-- Assignment --
Transcription task. Write out each entry verbatim and exclude any image.

(Saved entries)
***

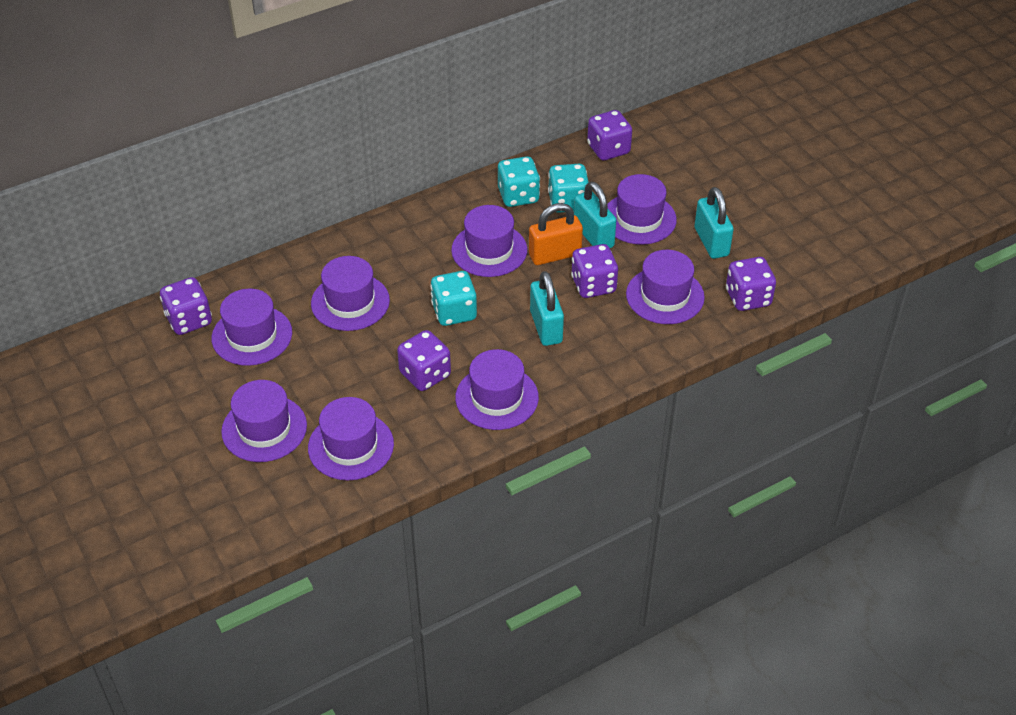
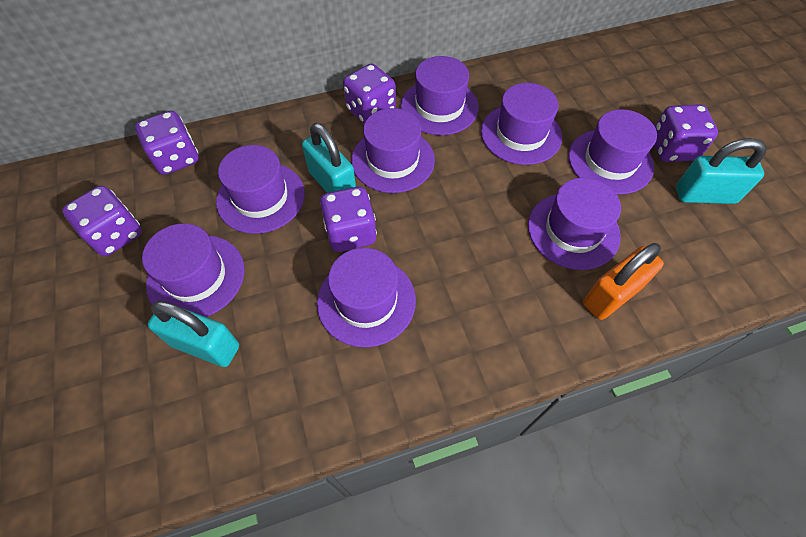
turquoise dice: 3 -> 0

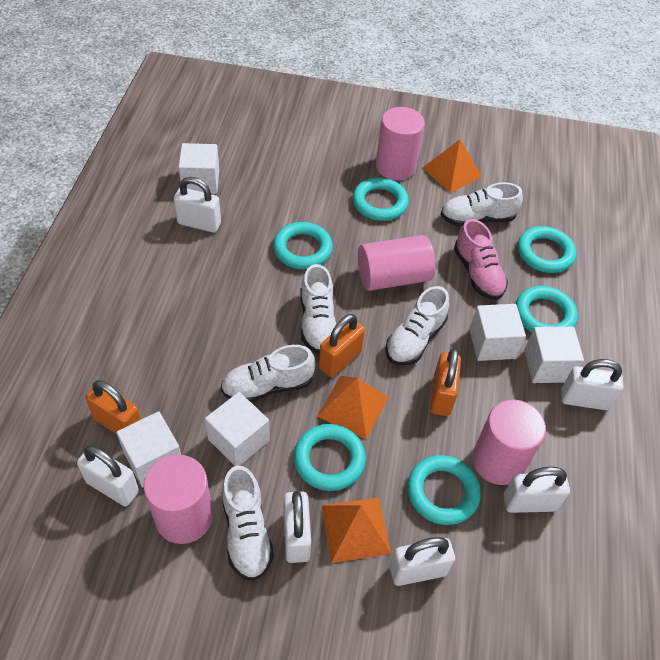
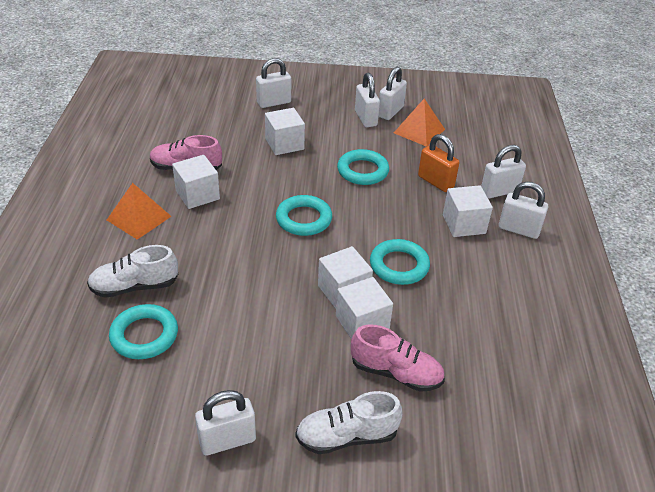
orange padlock: 3 -> 1
orange pyramid: 3 -> 2
pink cylinder: 4 -> 0
pink shoe: 1 -> 2
turquoise ring: 6 -> 4
white shoe: 5 -> 2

***

-- Task solution --
turquoise dice: 3 -> 0

orange padlock: 3 -> 1
orange pyramid: 3 -> 2
pink cylinder: 4 -> 0
pink shoe: 1 -> 2
turquoise ring: 6 -> 4
white shoe: 5 -> 2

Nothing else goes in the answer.